Looking through the listing that follows, count the lines that contain "purple" and give only that number.

———

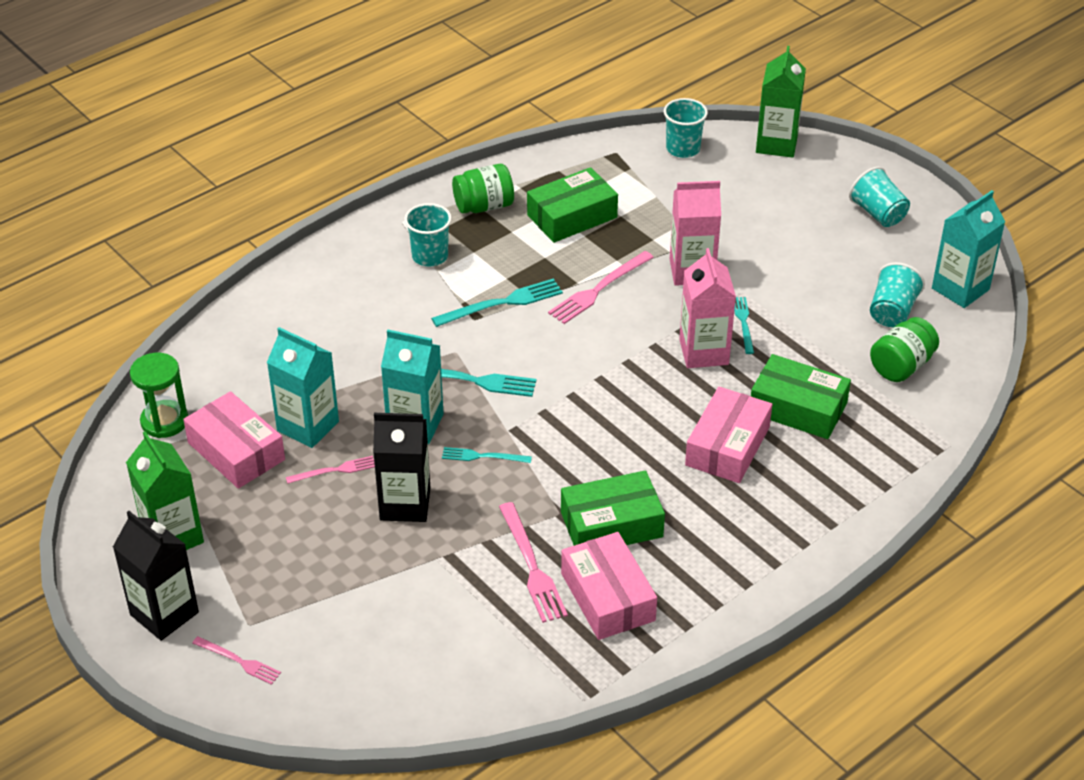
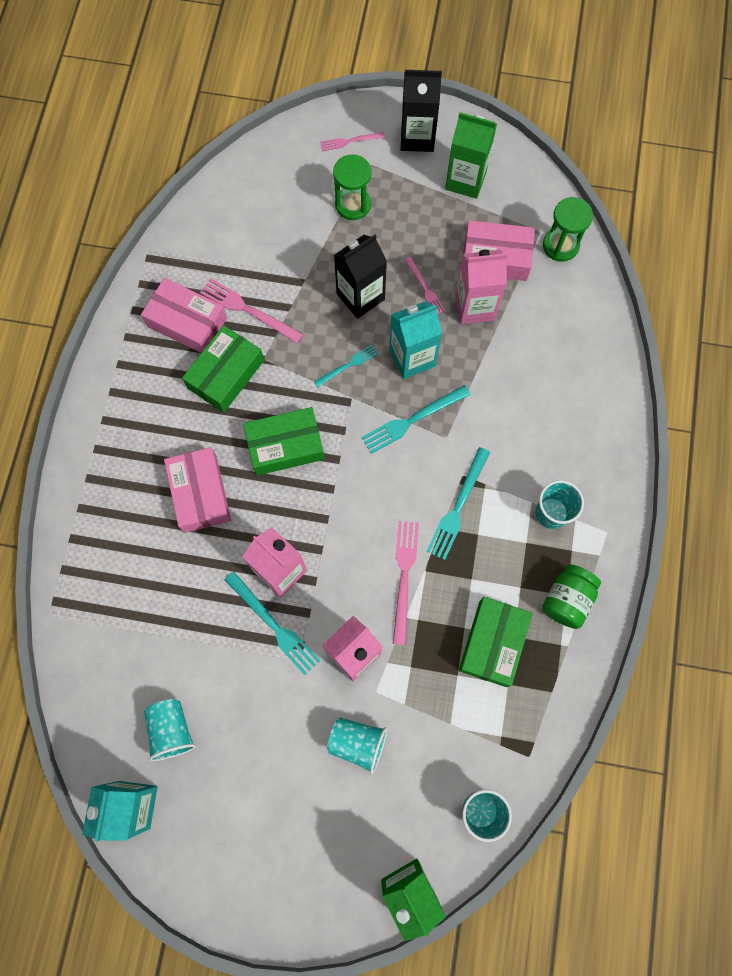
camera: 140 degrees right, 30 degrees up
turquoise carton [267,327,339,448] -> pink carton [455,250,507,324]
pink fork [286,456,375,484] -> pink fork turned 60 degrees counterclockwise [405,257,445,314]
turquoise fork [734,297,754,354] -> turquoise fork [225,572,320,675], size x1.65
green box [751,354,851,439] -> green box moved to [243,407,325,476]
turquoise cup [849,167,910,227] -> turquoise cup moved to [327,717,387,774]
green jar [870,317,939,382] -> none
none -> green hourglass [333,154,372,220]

———

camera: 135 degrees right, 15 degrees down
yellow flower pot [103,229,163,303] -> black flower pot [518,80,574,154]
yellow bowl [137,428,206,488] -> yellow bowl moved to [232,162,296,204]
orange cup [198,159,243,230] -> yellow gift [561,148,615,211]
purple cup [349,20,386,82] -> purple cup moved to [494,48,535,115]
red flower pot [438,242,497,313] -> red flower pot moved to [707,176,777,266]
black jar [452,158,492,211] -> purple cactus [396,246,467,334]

———

**Output below**
2